### [DATASET EXTRACT]
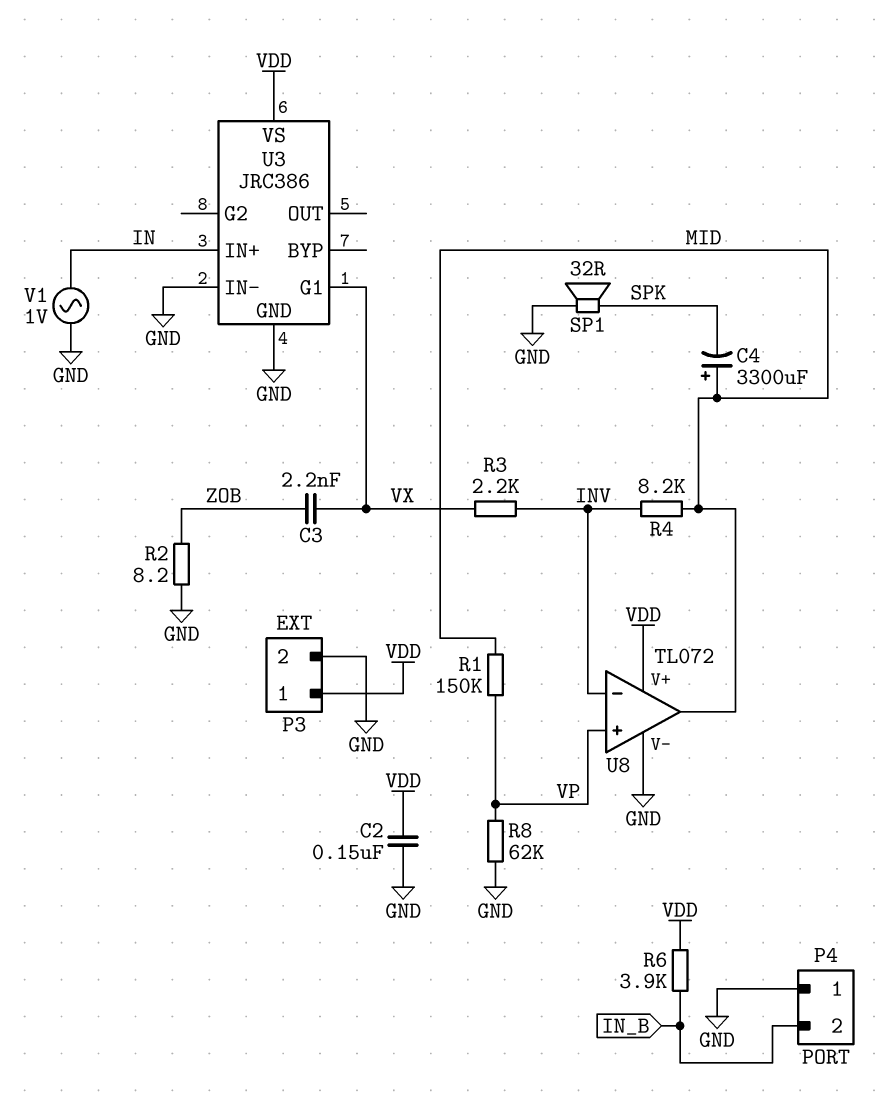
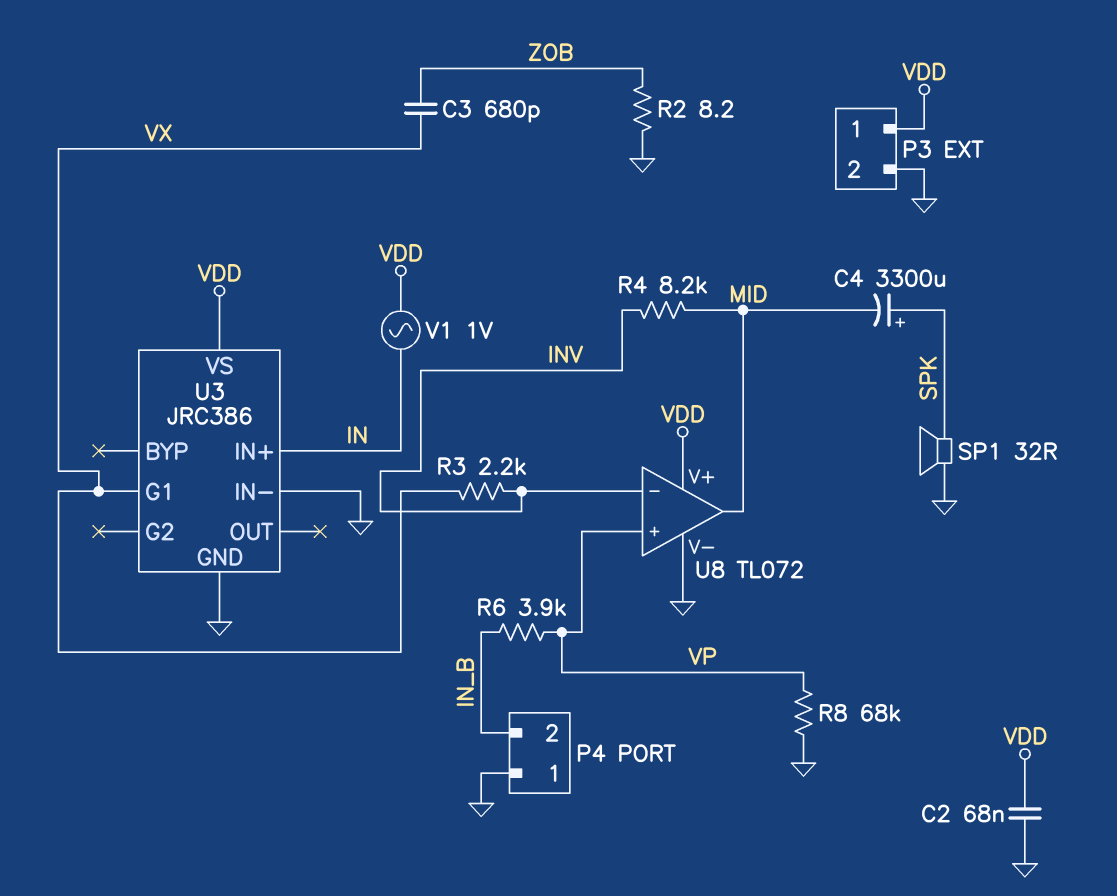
C2: 150nF (GND, VDD) -> 68nF (GND, VDD)
C3: 2.2nF (VX, ZOB) -> 680pF (VX, ZOB)
C4: 3300uF (plus MID, minus SPK) -> 3300uF (plus SPK, minus MID)
R1: 150k (MID, VP) -> none
R6: 3.9k (IN_B, VDD) -> 3.9k (IN_B, VP)
R8: 62k (GND, VP) -> 68k (GND, VP)
V1: AC 1V (GND, IN) -> AC 1V (IN, VDD)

### [PROBLEM]
Give back the whole listing exactly as it stands. No pictures belong in the copy.

### [OUTPUT OF THE TASK]
C2: 150nF (GND, VDD) -> 68nF (GND, VDD)
C3: 2.2nF (VX, ZOB) -> 680pF (VX, ZOB)
C4: 3300uF (plus MID, minus SPK) -> 3300uF (plus SPK, minus MID)
R1: 150k (MID, VP) -> none
R6: 3.9k (IN_B, VDD) -> 3.9k (IN_B, VP)
R8: 62k (GND, VP) -> 68k (GND, VP)
V1: AC 1V (GND, IN) -> AC 1V (IN, VDD)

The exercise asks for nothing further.